* [Task prompt] Working through the data below, reproduce word for word the line with "none -> pink brick E3:F3 level 1" and every line after it, both ends included, and omit the pictures.

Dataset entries
[Start of Attachment]
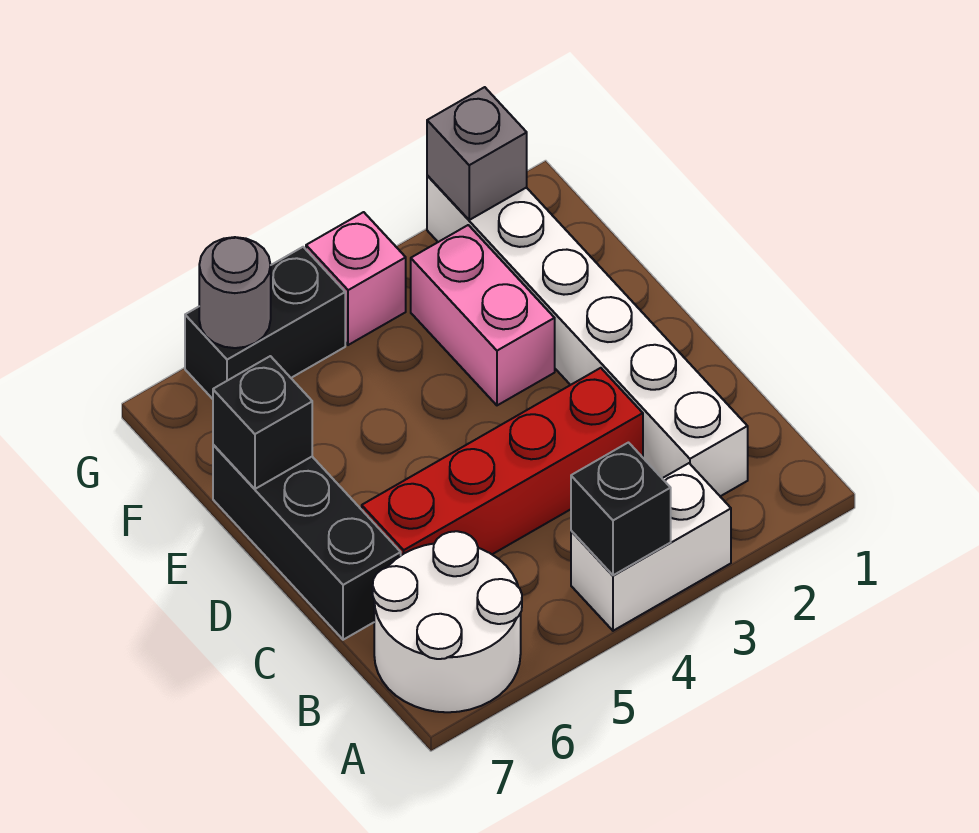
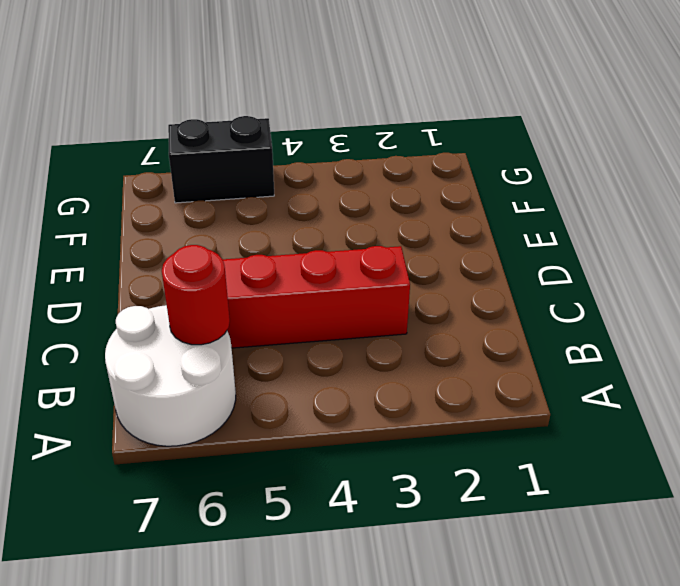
red round brick B6 level 2 -> none
none -> white brick A3:A4 level 1
none -> white brick B2:G2 level 1
none -> black brick C7:E7 level 1

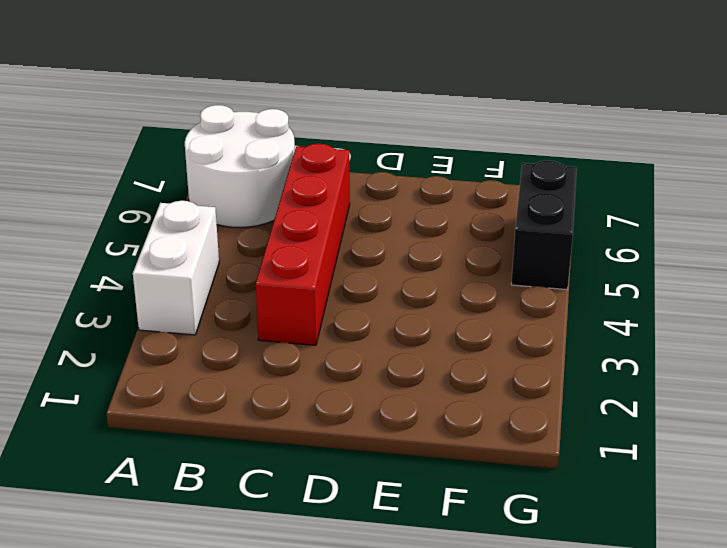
none -> white brick B2:G2 level 1
none -> black brick C7:E7 level 1
none -> pink brick E3:F3 level 1

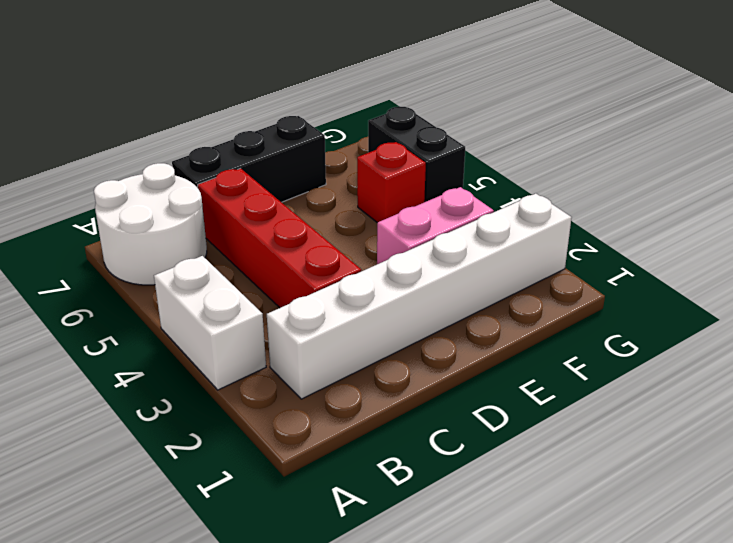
red brick F5 level 1 -> none
none -> pink brick G4 level 1
none -> black brick A4 level 2
none -> black brick E7 level 2

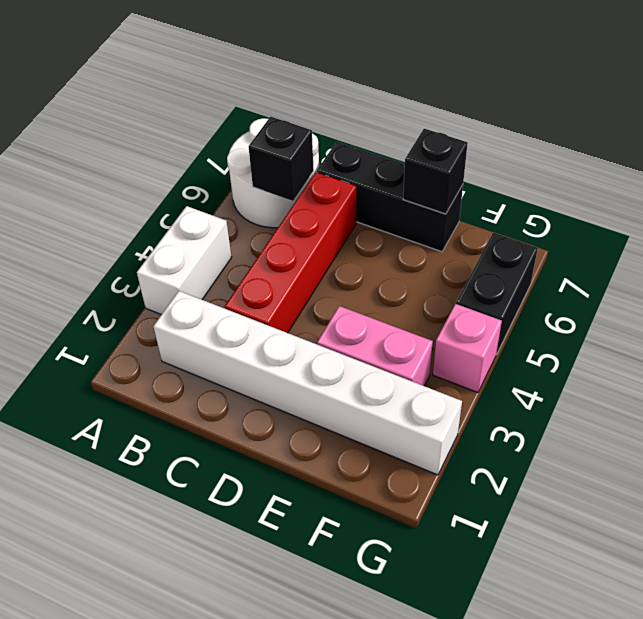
black brick B6 level 2 -> black brick A4 level 2
none -> grey brick G2 level 2
none -> grey round brick G6 level 2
[End of Attachment]
* [Problem solution]
none -> pink brick E3:F3 level 1

red brick F5 level 1 -> none
none -> pink brick G4 level 1
none -> black brick A4 level 2
none -> black brick E7 level 2

black brick B6 level 2 -> black brick A4 level 2
none -> grey brick G2 level 2
none -> grey round brick G6 level 2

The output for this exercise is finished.